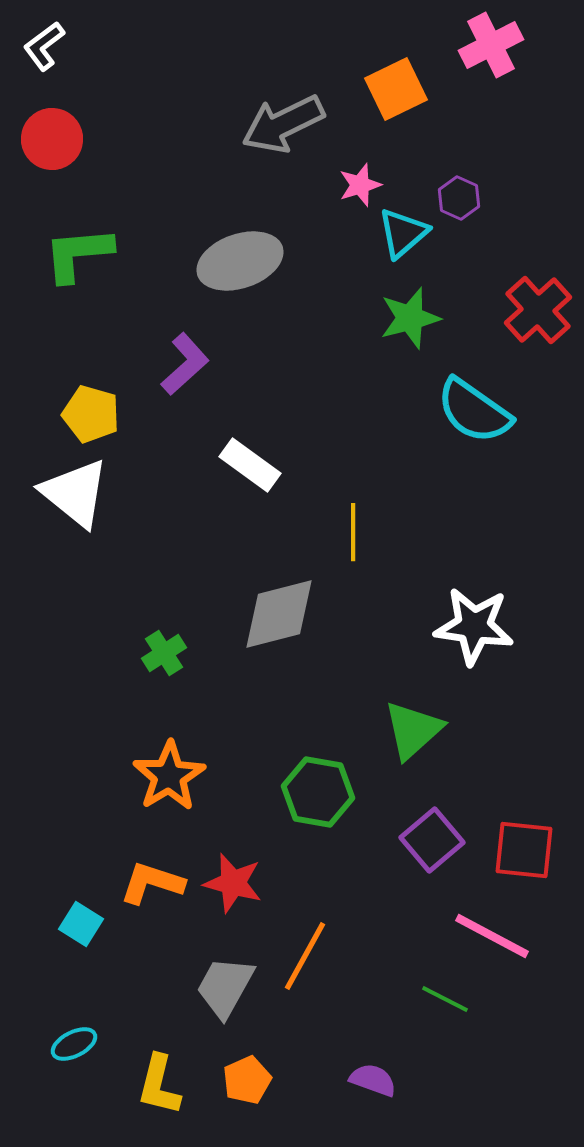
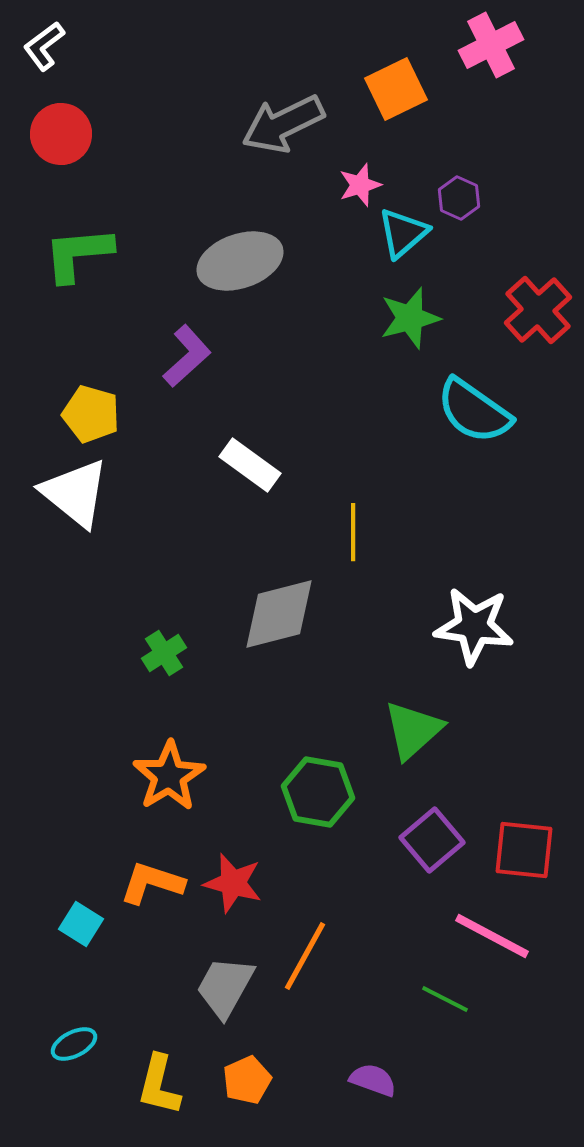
red circle: moved 9 px right, 5 px up
purple L-shape: moved 2 px right, 8 px up
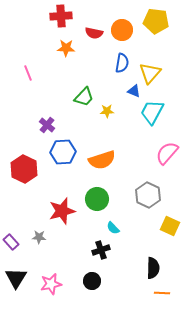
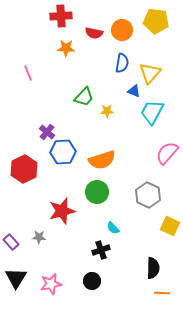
purple cross: moved 7 px down
red hexagon: rotated 8 degrees clockwise
green circle: moved 7 px up
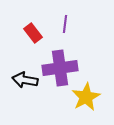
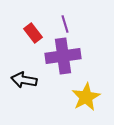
purple line: rotated 24 degrees counterclockwise
purple cross: moved 3 px right, 12 px up
black arrow: moved 1 px left
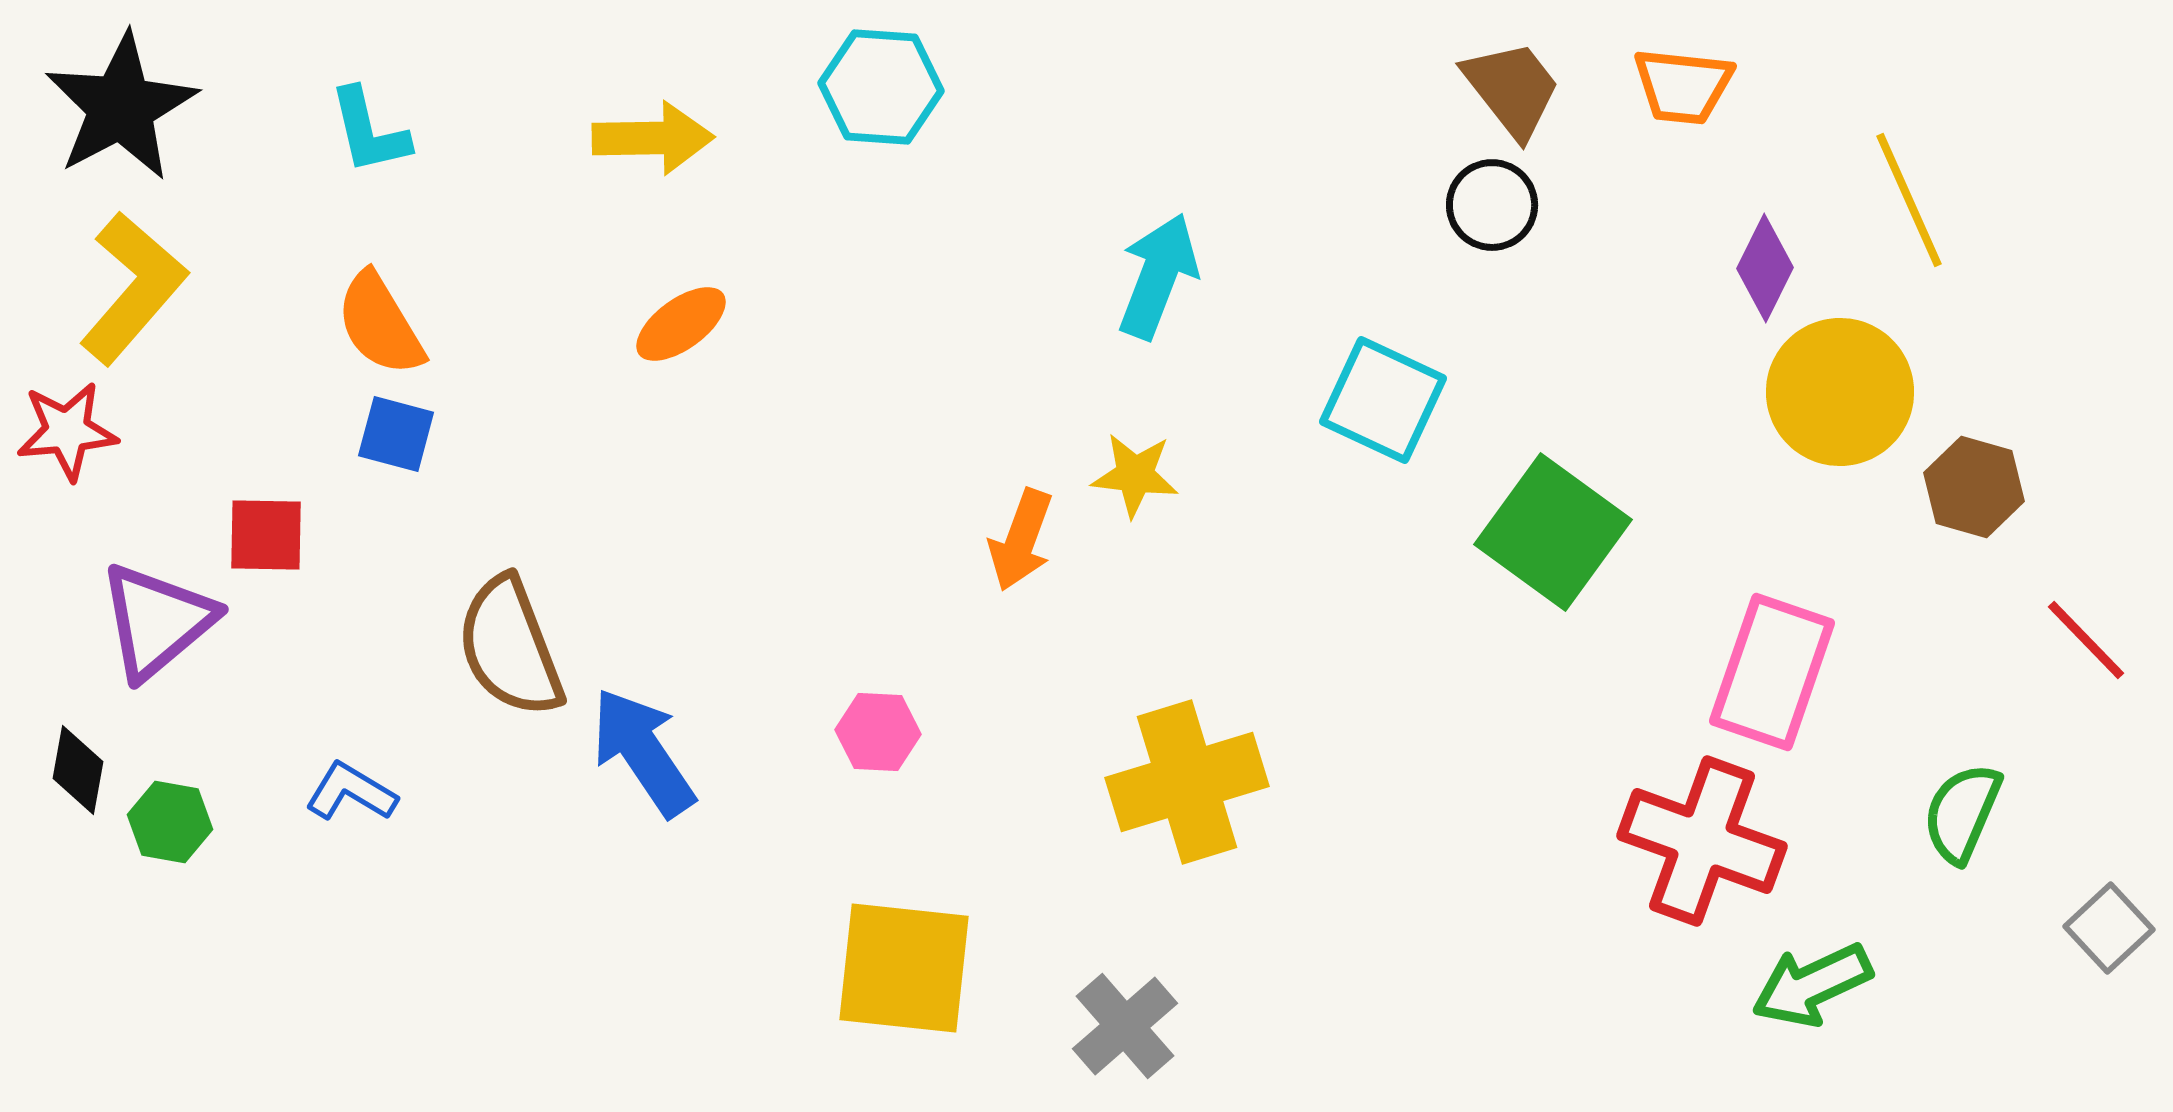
::::::::::
- TASK TO COMPLETE: Could you restate the material word for word, omitting the pictures?

- ANSWER TO THE EXERCISE:
red circle: moved 9 px right, 5 px up
purple L-shape: moved 2 px right, 8 px up
purple cross: moved 7 px down
red hexagon: rotated 8 degrees clockwise
green circle: moved 7 px up
purple line: rotated 24 degrees counterclockwise
purple cross: moved 3 px right, 12 px up
black arrow: moved 1 px left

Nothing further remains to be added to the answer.